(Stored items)

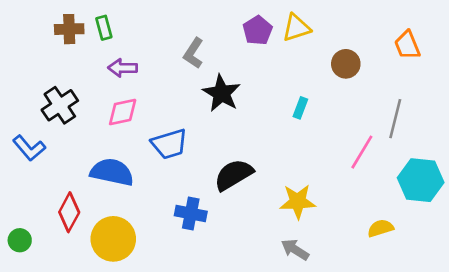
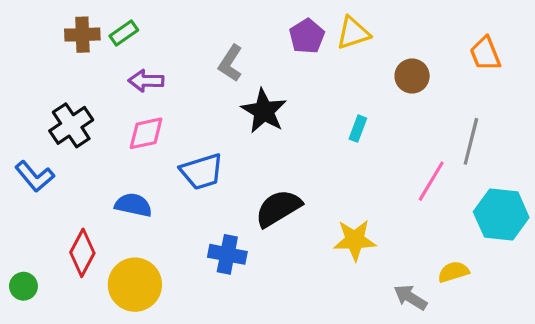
green rectangle: (104, 28) -> (124, 33), turned 70
blue semicircle: (112, 172) -> (133, 205), size x0.7
gray arrow: (295, 250) -> (410, 297), moved

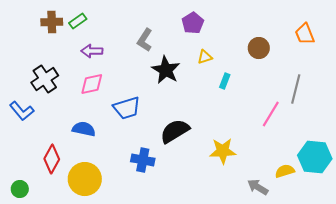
yellow triangle: (353, 33) -> (205, 57), moved, size x0.7
cyan hexagon: (501, 215) -> (315, 157), moved
green circle: (23, 286) -> (20, 189), moved

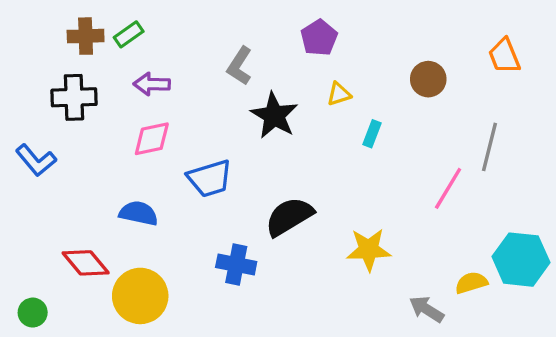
black cross: (45, 79) -> (74, 97), moved, turned 32
blue L-shape: (22, 111) -> (36, 160), moved
red diamond: (52, 159) -> (86, 263), turned -68

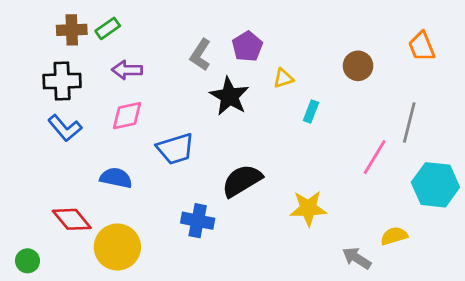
purple pentagon: (319, 38) -> (247, 46), moved
blue L-shape: (36, 160) -> (65, 128), moved
cyan hexagon: (521, 260) -> (435, 185), moved

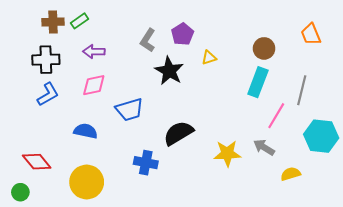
cyan rectangle: (311, 111) -> (258, 82), moved, size x1.8
blue L-shape: (65, 128) -> (48, 94), turned -80
red diamond: (72, 219) -> (37, 162), moved
gray arrow: (357, 258) -> (264, 147), moved

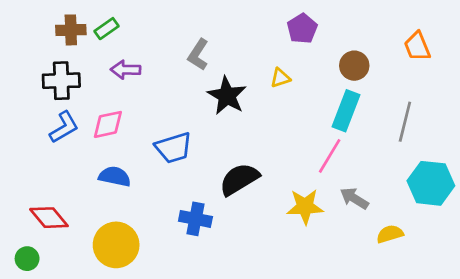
purple pentagon: (182, 34) -> (302, 29), moved
pink diamond: (94, 85) -> (108, 124), moved
pink line: (276, 116) -> (330, 156), moved

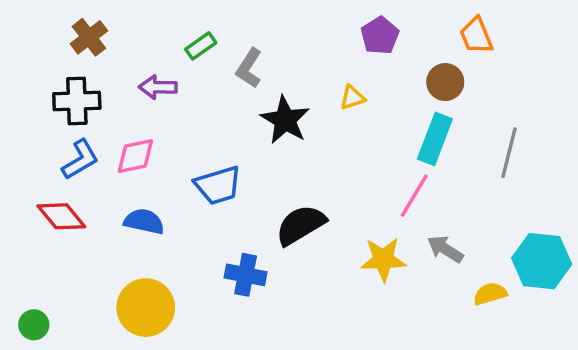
green rectangle: (106, 29) -> (201, 46), moved
brown cross: (71, 30) -> (89, 37), turned -36
orange trapezoid: (417, 46) -> (476, 36), moved
cyan hexagon: (431, 183) -> (542, 261), moved
red diamond: (49, 218) -> (61, 216), moved

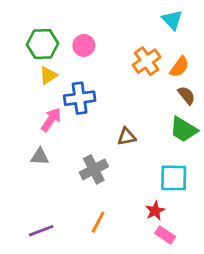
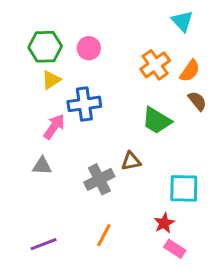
green trapezoid: (184, 130) -> (157, 121), moved
brown triangle: (127, 137) -> (131, 161), moved

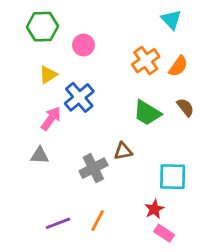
green hexagon: (45, 47) -> (42, 27), moved
brown semicircle: (197, 101) -> (185, 107), moved
blue cross: (84, 104) -> (79, 97), turned -32
purple line: (44, 244) -> (58, 223), moved

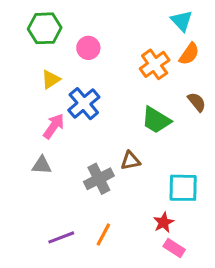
orange semicircle: (178, 66) -> (189, 54), moved
brown semicircle: (185, 107) -> (197, 102), moved

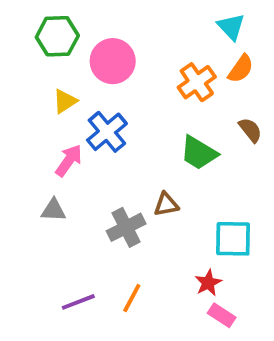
pink circle: (88, 48) -> (113, 61), size x1.5

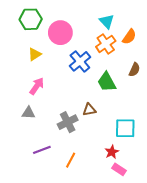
cyan triangle: (231, 27) -> (107, 21), moved
brown semicircle: (250, 130) -> (134, 70), turned 64
blue cross: (107, 132) -> (80, 61), moved
green trapezoid: (199, 153) -> (107, 82), turned 30
purple line: (78, 302) -> (42, 150), moved

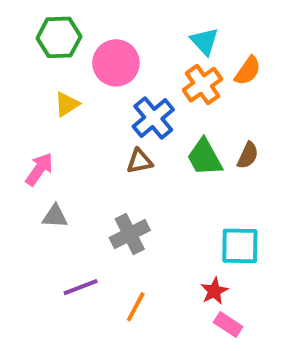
brown semicircle: (134, 70) -> (248, 155), moved
pink arrow: (37, 86) -> (39, 169), moved
brown triangle: (89, 110) -> (140, 161), moved

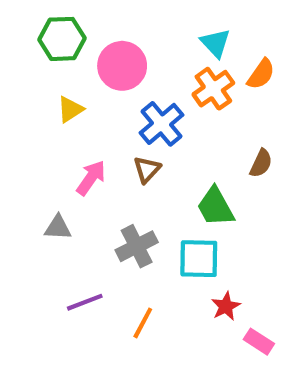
green trapezoid: (204, 157) -> (215, 207), moved
brown triangle: (140, 161) -> (147, 169), turned -36
pink arrow: (39, 169) -> (91, 178), moved
cyan square: (240, 246) -> (199, 259), moved
pink rectangle: (228, 324) -> (259, 342), moved

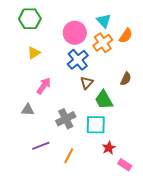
pink circle: (122, 66) -> (75, 33), moved
brown triangle: (147, 169) -> (87, 83), moved

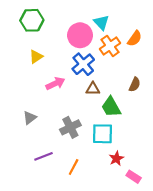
cyan triangle: (104, 21) -> (101, 22), moved
brown triangle: (87, 83) -> (93, 89), turned 48
pink arrow: (44, 86) -> (55, 83), moved, turned 30
gray triangle: (28, 110) -> (30, 118), turned -40

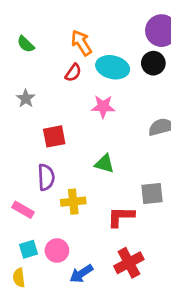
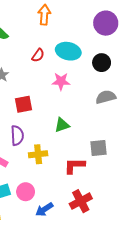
orange arrow: (81, 43) -> (44, 15), moved, turned 36
black circle: (153, 63) -> (102, 63), moved
green triangle: (104, 164) -> (62, 125), turned -35

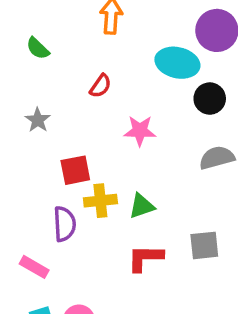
cyan ellipse: (68, 51) -> (177, 63), moved
yellow cross: (38, 154) -> (100, 201), moved
red L-shape: (75, 166) -> (145, 258), moved

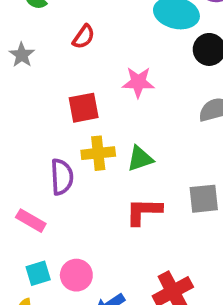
red semicircle: (100, 86) -> (84, 37), moved
gray star: (38, 120) -> (22, 55), moved
red square: (75, 170) -> (84, 108), moved

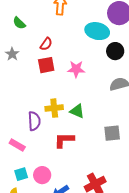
red square: (84, 108) -> (46, 65), moved
green triangle: (140, 159) -> (77, 111), turned 42
red L-shape: (144, 211) -> (64, 140), moved

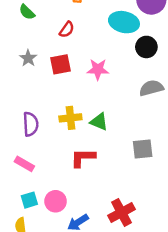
red semicircle: (46, 44) -> (67, 30), moved
gray star: (12, 54) -> (28, 58), moved
purple semicircle: (34, 121) -> (31, 124), moved

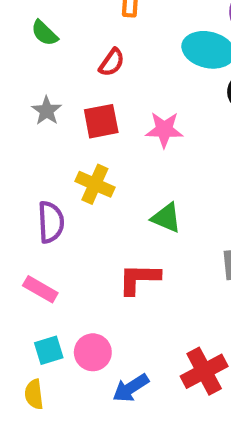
yellow cross: (70, 118) -> (95, 184), moved, turned 30

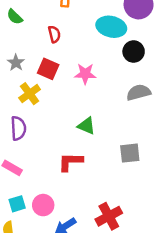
red semicircle: (112, 62) -> (54, 34), turned -49
red square: (101, 121) -> (48, 69), turned 35
yellow cross: (95, 184) -> (30, 94), moved, turned 30

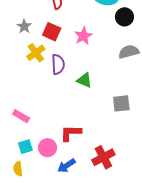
pink star: (85, 74) -> (83, 36), turned -30
purple semicircle: (18, 128) -> (58, 64), moved
red L-shape: (70, 162) -> (71, 133), moved

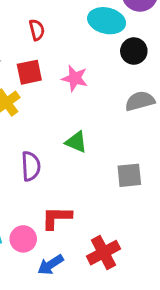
red square: (52, 32) -> (29, 72), turned -36
pink star: (83, 36) -> (75, 78), turned -30
purple semicircle: (58, 64) -> (31, 166), moved

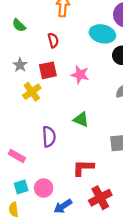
red L-shape: (57, 218) -> (83, 168), moved

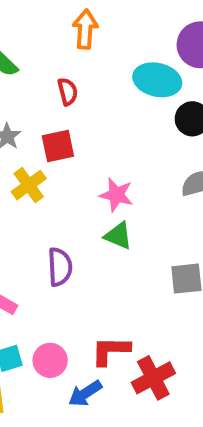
pink star: (80, 75) -> (116, 195), moved
red L-shape: (83, 168) -> (110, 351), moved

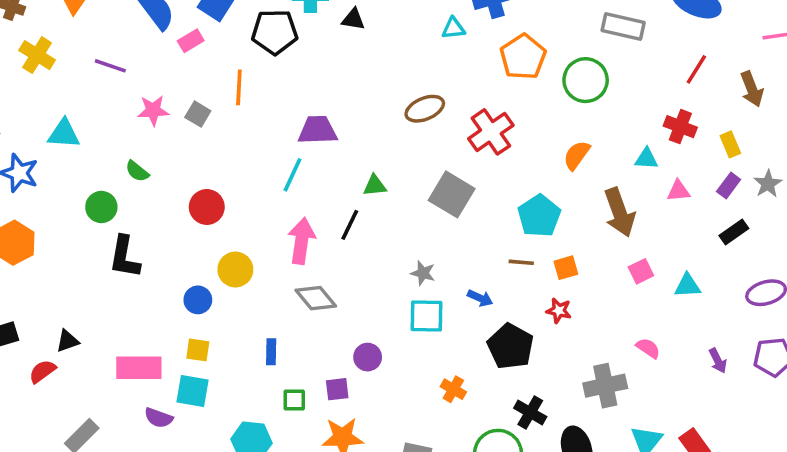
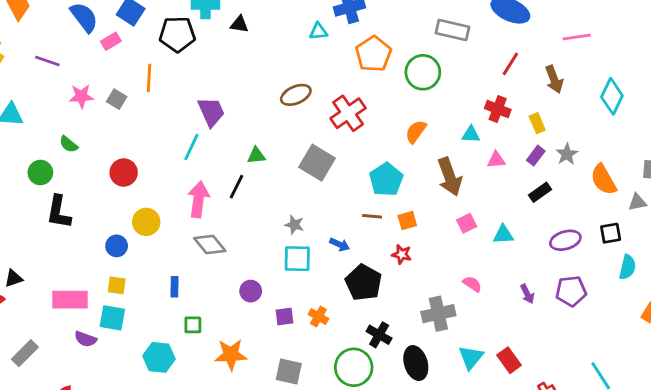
purple trapezoid: (318, 130) -> (211, 112), turned 68
purple square: (337, 389) -> (285, 316), moved

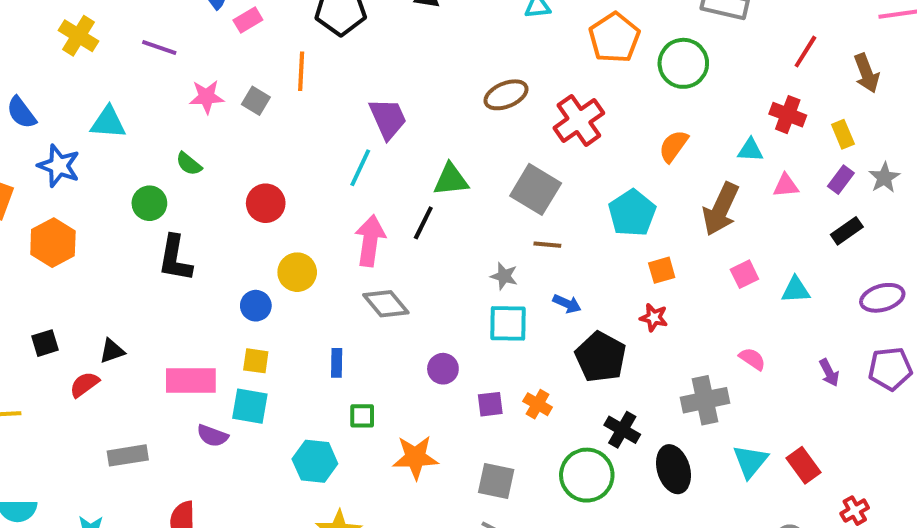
green triangle: (256, 156) -> (451, 180), size x1.4
brown arrow: (450, 177) -> (721, 209), turned 45
brown line: (372, 216) -> (547, 245), moved
gray rectangle: (25, 353) -> (128, 455), turned 36

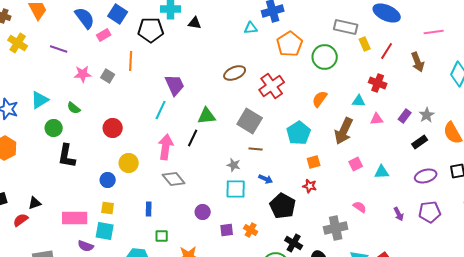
cyan triangle: (108, 122) -> (40, 100), moved, turned -36
yellow rectangle: (843, 134) -> (365, 44), moved
black rectangle: (847, 231) -> (420, 142), moved

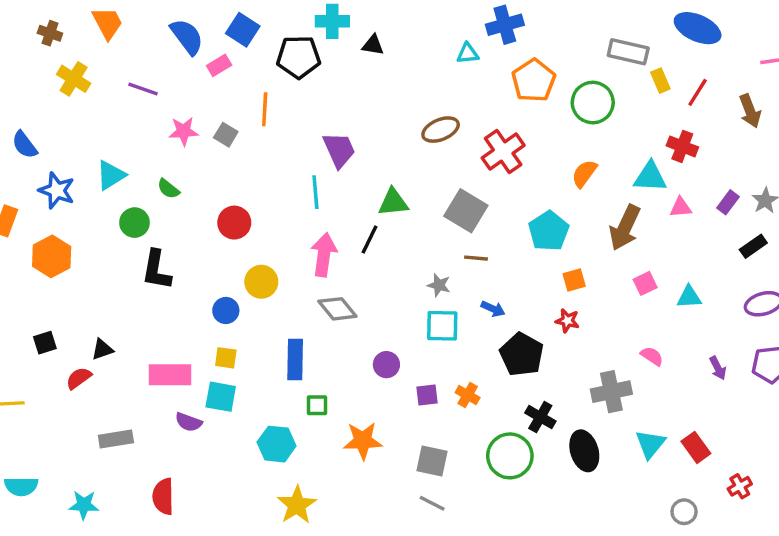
cyan triangle: (359, 101) -> (650, 177), size x1.5
cyan line: (161, 110) -> (315, 192), turned -30
blue rectangle: (149, 209) -> (295, 360), size x1.6

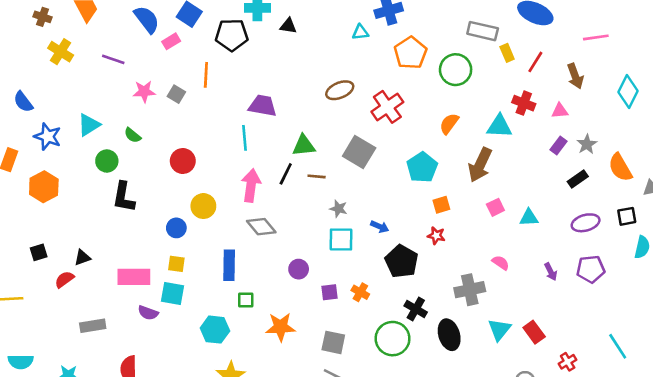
purple trapezoid: (339, 150) -> (263, 106), turned -56
pink triangle: (681, 207) -> (560, 111), moved
brown line: (476, 258) -> (317, 176), moved

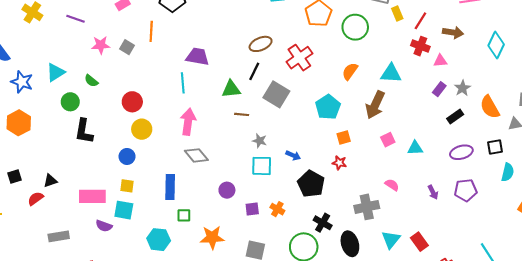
brown arrow: (575, 76) -> (453, 32), turned -60
red cross: (524, 103) -> (420, 46), moved
black line: (286, 174) -> (254, 71), moved
yellow circle: (203, 206) -> (142, 129), moved

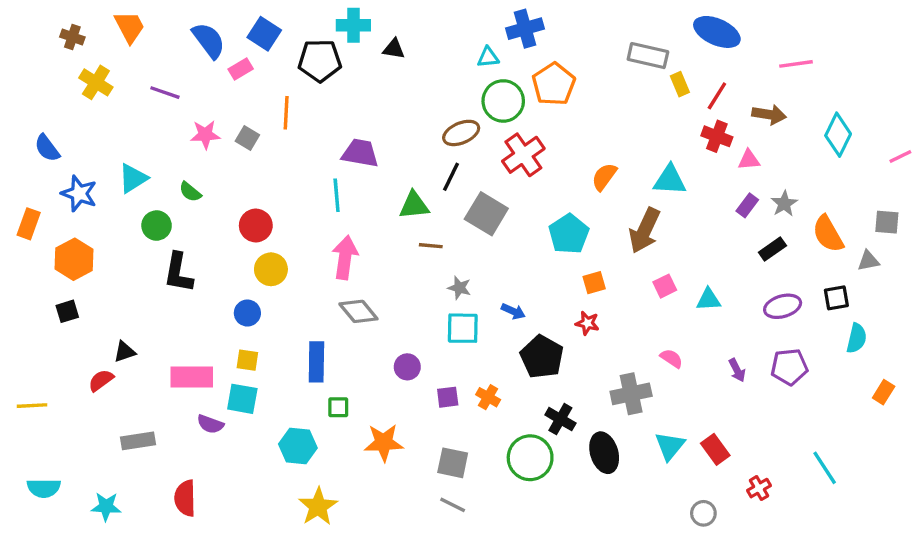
green circle: (355, 27) -> (503, 101), moved
black square: (15, 176) -> (67, 311), moved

• **To do**
Each line from the line containing "cyan triangle: (359, 101)" through the final line of the data above must be retyped exactly; nothing else, and no pictures, may appear.

• **Task output**
cyan triangle: (359, 101) -> (650, 177), size x1.5
cyan line: (161, 110) -> (315, 192), turned -30
blue rectangle: (149, 209) -> (295, 360), size x1.6

purple trapezoid: (339, 150) -> (263, 106), turned -56
pink triangle: (681, 207) -> (560, 111), moved
brown line: (476, 258) -> (317, 176), moved

brown arrow: (575, 76) -> (453, 32), turned -60
red cross: (524, 103) -> (420, 46), moved
black line: (286, 174) -> (254, 71), moved
yellow circle: (203, 206) -> (142, 129), moved

green circle: (355, 27) -> (503, 101), moved
black square: (15, 176) -> (67, 311), moved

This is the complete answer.